■ **Problem to solve**: All lines from the one containing "blue ball: 2 -> 3" down to the one containing "white hammer: 4 -> 6", both ends included, are to be given again exactly; omit the rest of the listing below.
========================
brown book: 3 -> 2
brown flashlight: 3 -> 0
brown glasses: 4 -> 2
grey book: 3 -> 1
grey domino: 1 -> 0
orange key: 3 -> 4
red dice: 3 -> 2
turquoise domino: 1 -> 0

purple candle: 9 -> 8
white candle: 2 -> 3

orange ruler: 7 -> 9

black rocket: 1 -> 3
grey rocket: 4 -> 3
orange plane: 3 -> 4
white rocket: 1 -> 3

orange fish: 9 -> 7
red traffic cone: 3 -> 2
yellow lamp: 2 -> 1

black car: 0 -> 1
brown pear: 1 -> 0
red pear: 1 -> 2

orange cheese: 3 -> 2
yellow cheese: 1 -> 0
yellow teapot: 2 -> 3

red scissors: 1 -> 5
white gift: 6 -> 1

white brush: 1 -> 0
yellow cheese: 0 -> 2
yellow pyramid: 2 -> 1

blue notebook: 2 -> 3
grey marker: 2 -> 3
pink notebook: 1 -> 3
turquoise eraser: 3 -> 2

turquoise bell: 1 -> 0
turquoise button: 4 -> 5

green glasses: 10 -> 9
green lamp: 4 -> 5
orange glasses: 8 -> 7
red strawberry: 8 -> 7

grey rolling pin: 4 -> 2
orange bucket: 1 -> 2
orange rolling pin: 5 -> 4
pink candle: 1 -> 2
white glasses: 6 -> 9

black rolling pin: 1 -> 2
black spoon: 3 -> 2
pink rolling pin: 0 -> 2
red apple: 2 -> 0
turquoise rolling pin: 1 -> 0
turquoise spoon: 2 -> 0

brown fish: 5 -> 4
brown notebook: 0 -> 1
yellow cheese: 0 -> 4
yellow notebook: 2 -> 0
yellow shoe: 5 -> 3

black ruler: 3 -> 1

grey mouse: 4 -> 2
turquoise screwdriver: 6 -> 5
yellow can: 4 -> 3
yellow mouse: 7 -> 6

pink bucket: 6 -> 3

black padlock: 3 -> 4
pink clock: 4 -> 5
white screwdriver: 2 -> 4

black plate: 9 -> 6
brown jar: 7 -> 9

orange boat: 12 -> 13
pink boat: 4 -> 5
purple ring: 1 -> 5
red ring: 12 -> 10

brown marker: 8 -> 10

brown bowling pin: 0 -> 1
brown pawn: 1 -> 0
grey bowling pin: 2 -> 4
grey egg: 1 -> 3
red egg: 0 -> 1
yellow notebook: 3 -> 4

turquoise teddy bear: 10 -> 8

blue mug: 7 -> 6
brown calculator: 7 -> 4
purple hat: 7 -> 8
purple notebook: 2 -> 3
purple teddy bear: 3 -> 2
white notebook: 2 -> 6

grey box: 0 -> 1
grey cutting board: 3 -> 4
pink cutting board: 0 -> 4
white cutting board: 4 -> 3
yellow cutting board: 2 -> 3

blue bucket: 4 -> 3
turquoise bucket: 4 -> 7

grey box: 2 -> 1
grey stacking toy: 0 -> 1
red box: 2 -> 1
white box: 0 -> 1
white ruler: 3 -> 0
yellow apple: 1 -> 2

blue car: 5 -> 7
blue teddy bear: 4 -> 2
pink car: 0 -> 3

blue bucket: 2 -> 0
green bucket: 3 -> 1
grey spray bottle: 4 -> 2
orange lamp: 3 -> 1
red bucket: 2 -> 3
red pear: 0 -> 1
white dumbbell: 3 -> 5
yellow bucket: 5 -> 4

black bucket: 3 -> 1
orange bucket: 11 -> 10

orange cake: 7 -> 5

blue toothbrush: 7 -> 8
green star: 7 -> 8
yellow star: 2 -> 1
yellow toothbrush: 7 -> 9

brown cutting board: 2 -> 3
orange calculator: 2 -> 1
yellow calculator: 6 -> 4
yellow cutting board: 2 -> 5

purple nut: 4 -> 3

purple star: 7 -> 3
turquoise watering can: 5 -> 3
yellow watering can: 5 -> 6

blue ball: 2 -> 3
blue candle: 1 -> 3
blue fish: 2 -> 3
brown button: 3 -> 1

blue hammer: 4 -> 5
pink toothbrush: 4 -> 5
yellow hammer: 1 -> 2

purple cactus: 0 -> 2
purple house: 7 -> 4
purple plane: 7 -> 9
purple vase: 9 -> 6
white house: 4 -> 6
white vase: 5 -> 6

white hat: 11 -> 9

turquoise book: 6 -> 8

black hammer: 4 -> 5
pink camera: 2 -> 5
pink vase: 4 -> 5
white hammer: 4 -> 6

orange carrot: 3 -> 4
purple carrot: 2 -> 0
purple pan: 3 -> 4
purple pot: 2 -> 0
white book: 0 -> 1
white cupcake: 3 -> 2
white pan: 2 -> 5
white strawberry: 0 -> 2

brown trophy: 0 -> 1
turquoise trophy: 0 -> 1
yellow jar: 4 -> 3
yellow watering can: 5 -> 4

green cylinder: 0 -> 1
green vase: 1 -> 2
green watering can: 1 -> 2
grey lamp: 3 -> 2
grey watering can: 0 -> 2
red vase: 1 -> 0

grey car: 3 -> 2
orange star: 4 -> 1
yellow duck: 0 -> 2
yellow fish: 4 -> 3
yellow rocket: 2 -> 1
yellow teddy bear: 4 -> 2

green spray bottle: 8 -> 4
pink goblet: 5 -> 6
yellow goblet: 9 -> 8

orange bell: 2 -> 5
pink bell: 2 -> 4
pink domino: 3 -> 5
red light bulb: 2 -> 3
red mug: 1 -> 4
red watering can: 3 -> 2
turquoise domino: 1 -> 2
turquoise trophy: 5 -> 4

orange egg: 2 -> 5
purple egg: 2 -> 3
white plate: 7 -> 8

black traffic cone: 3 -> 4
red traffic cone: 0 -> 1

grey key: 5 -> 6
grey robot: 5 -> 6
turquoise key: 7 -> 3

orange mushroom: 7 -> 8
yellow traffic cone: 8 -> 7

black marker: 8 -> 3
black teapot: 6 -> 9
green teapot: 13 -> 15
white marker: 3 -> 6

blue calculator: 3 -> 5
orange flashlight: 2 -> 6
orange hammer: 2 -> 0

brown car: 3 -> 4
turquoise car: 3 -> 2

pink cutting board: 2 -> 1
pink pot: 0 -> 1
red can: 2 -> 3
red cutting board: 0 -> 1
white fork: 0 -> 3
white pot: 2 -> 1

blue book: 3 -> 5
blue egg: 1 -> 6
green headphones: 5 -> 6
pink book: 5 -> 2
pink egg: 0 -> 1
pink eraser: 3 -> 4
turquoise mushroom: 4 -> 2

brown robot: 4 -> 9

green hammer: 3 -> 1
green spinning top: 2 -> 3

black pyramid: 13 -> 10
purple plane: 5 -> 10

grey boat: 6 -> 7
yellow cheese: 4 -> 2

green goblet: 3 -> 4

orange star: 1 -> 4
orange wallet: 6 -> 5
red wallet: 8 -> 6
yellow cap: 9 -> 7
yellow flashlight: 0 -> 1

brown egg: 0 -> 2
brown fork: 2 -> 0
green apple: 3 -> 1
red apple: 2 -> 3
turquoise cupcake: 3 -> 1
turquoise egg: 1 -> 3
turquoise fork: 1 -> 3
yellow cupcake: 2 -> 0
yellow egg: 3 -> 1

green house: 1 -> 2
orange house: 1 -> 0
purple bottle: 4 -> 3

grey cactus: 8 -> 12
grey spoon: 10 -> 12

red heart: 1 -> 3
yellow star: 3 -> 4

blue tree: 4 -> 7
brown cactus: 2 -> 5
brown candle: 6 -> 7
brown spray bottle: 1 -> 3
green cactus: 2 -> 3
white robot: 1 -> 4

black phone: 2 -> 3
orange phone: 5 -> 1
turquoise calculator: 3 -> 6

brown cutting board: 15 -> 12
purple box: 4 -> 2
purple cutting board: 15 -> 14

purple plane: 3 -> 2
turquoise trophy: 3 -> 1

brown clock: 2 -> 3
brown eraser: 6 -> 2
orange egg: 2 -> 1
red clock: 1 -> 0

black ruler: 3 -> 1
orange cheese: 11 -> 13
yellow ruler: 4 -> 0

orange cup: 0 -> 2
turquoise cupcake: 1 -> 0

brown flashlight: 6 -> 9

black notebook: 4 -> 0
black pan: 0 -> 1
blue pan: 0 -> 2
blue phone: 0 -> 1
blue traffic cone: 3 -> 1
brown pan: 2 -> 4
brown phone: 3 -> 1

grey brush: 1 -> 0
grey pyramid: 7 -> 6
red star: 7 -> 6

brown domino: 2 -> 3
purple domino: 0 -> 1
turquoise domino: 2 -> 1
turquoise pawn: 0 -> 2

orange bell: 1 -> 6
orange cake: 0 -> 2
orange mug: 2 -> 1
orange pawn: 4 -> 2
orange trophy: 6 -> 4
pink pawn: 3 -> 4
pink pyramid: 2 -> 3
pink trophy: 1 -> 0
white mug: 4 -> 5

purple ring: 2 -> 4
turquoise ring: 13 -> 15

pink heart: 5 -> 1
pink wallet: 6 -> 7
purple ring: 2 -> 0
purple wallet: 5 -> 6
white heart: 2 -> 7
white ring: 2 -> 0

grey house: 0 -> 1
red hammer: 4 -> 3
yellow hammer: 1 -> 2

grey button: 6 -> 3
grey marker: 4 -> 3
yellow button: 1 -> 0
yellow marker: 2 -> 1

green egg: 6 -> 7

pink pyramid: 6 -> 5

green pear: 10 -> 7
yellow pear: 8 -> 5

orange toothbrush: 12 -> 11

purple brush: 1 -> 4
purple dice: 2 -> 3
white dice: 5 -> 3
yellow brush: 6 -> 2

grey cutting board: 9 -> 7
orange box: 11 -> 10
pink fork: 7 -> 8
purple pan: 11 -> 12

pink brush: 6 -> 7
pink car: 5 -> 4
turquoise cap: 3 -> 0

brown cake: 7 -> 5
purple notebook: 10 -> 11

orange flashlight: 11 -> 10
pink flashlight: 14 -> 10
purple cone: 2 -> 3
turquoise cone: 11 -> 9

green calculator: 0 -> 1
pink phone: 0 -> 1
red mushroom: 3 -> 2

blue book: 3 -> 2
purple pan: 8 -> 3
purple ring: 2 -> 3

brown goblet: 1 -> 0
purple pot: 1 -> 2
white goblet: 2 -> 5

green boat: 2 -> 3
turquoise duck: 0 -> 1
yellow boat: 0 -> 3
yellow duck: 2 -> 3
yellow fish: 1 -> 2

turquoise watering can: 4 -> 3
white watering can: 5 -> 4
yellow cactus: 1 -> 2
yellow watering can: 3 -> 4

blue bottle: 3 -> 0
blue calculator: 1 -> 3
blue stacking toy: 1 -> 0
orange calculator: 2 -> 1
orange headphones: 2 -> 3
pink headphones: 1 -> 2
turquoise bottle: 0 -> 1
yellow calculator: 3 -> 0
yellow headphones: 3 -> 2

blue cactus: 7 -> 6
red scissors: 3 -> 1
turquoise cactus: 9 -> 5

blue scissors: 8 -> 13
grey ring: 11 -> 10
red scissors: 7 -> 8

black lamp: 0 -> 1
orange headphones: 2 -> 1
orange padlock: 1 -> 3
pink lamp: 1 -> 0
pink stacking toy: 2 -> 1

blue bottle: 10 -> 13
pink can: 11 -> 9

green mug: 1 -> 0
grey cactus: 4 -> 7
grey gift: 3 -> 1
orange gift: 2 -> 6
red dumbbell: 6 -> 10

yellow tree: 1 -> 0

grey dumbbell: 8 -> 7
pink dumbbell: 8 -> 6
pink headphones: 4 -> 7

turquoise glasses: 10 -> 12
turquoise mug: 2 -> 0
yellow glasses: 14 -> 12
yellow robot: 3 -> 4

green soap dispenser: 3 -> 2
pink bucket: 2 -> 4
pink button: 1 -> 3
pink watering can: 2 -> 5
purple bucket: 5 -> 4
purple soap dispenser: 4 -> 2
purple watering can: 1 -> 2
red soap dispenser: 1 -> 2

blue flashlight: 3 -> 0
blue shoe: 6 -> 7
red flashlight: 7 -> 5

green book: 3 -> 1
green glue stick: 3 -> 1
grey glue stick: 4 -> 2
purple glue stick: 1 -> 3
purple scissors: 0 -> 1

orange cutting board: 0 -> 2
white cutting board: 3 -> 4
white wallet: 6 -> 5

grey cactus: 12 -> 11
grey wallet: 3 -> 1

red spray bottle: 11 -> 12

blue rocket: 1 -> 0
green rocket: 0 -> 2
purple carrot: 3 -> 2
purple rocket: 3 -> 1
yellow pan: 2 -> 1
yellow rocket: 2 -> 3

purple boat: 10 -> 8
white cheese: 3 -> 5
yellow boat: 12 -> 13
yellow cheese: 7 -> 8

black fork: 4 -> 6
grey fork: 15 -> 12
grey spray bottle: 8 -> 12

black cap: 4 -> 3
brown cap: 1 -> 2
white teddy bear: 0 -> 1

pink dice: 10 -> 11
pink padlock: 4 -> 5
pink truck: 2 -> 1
========================
■ **Response**:
blue ball: 2 -> 3
blue candle: 1 -> 3
blue fish: 2 -> 3
brown button: 3 -> 1

blue hammer: 4 -> 5
pink toothbrush: 4 -> 5
yellow hammer: 1 -> 2

purple cactus: 0 -> 2
purple house: 7 -> 4
purple plane: 7 -> 9
purple vase: 9 -> 6
white house: 4 -> 6
white vase: 5 -> 6

white hat: 11 -> 9

turquoise book: 6 -> 8

black hammer: 4 -> 5
pink camera: 2 -> 5
pink vase: 4 -> 5
white hammer: 4 -> 6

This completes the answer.